**What you should do:** Return all entries precisely as they stand, without the images.

++++++

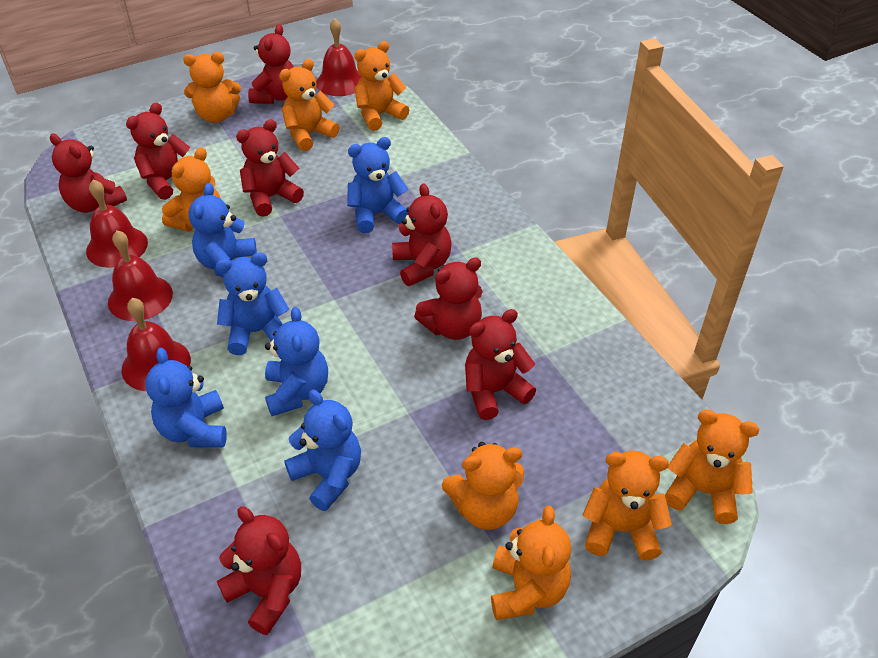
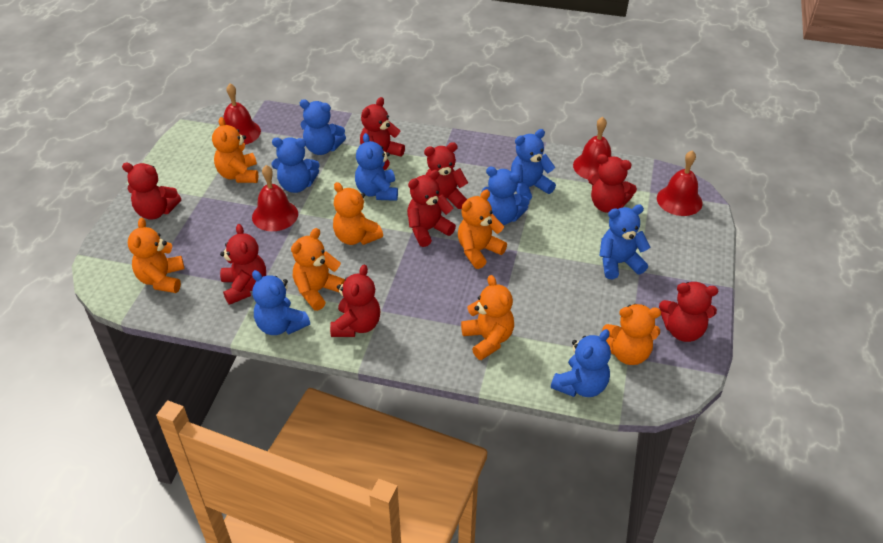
blue teddy bear: 6 -> 8
orange teddy bear: 8 -> 7

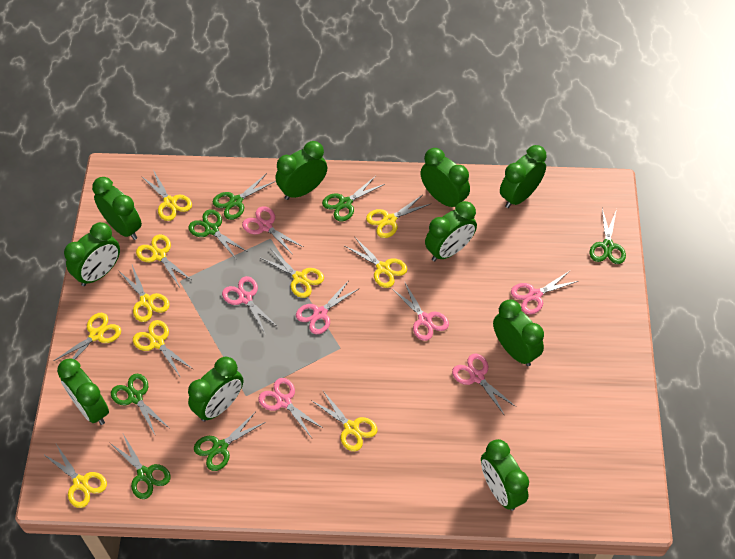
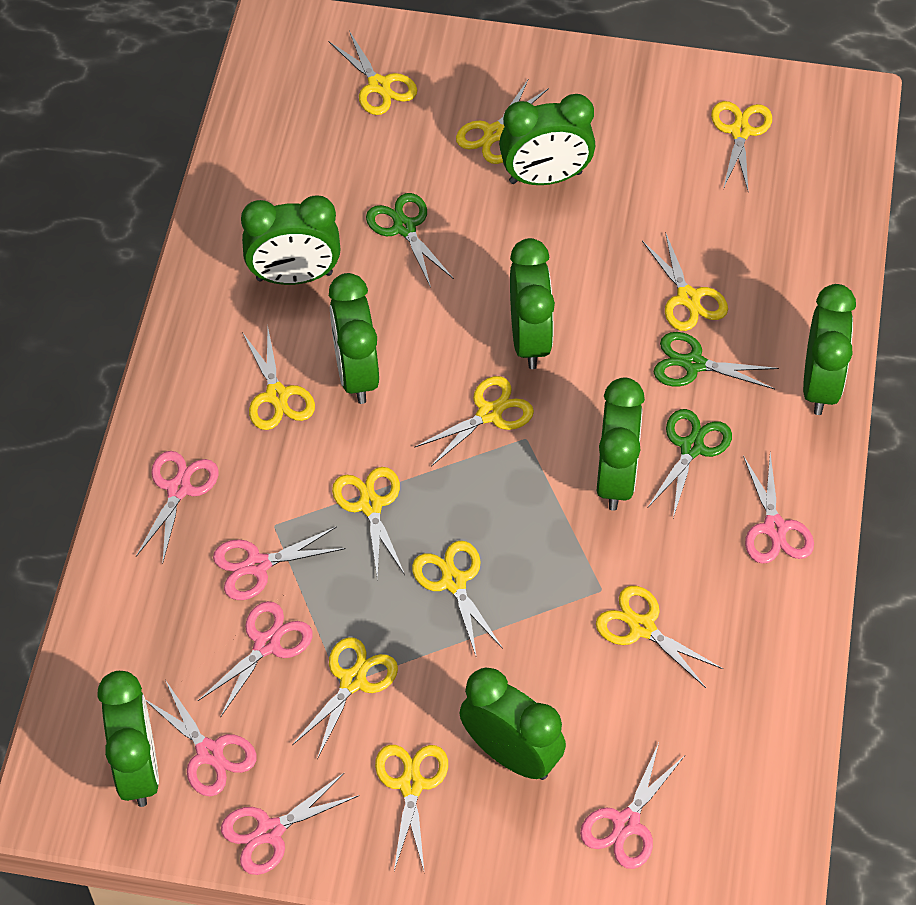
green clock: 10 -> 8
green scissors: 7 -> 3
yellow scissors: 10 -> 11

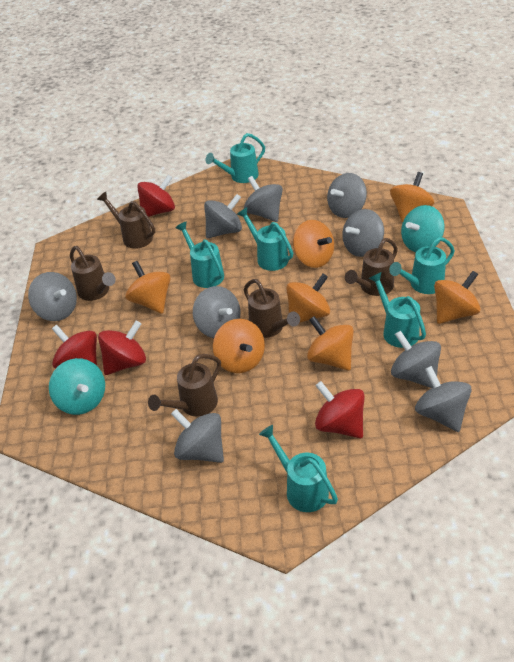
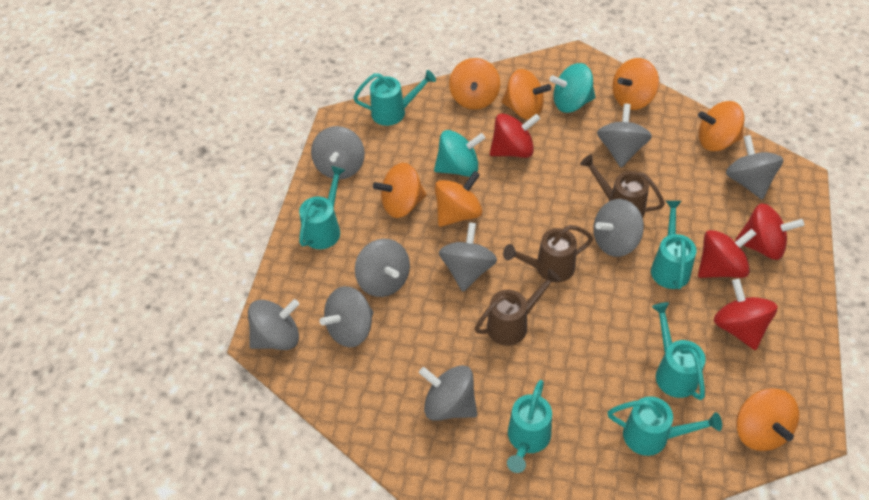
brown watering can: 5 -> 3

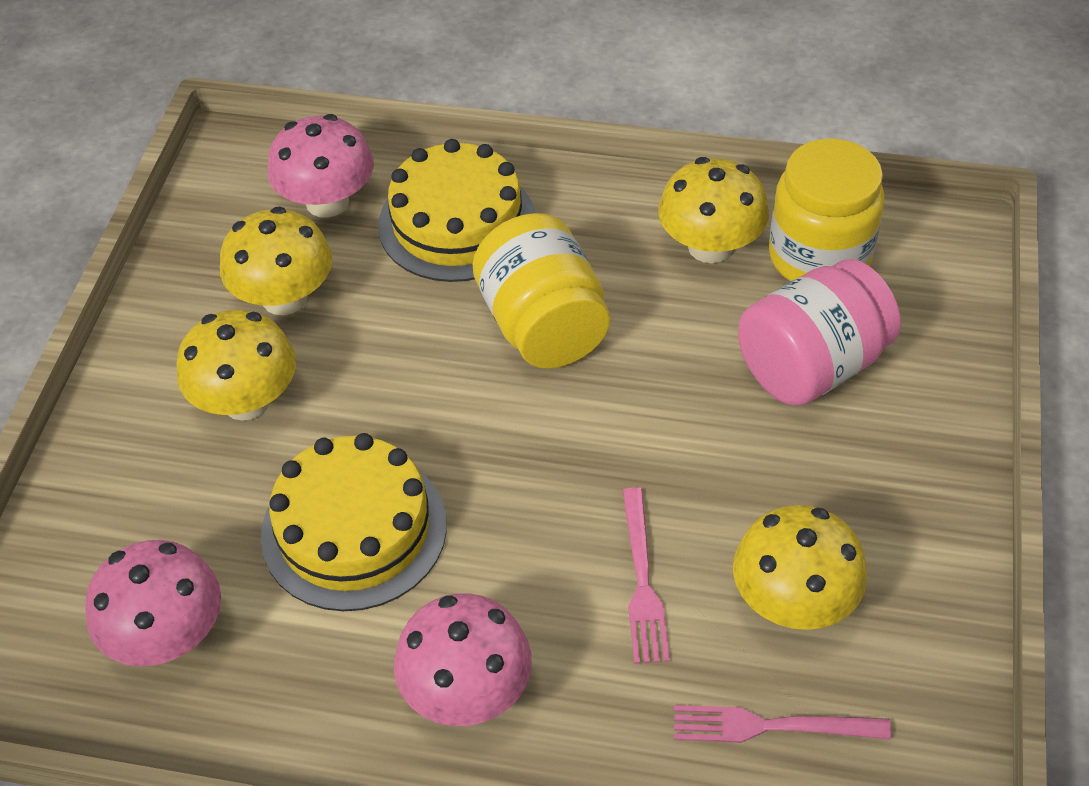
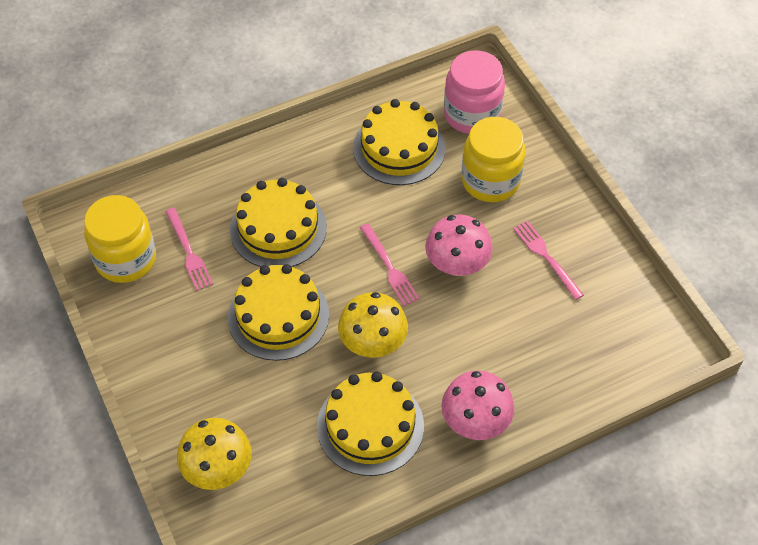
pink fork: 2 -> 3
pink mushroom: 3 -> 2
yellow cake: 2 -> 4
yellow mushroom: 4 -> 2

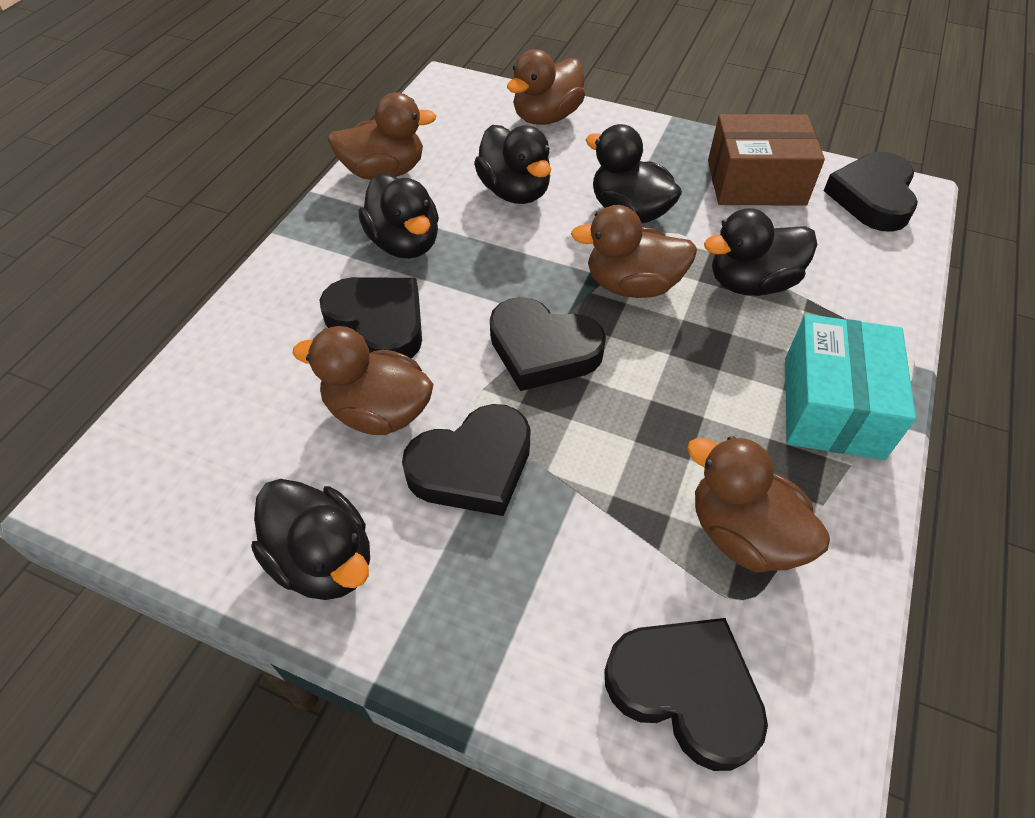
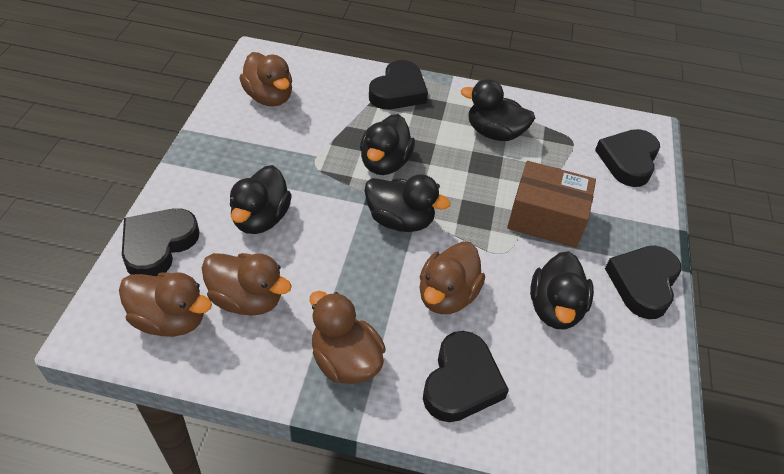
turquoise box: 1 -> 0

++++++

**Expected output:**
blue teddy bear: 6 -> 8
orange teddy bear: 8 -> 7

green clock: 10 -> 8
green scissors: 7 -> 3
yellow scissors: 10 -> 11

brown watering can: 5 -> 3

pink fork: 2 -> 3
pink mushroom: 3 -> 2
yellow cake: 2 -> 4
yellow mushroom: 4 -> 2

turquoise box: 1 -> 0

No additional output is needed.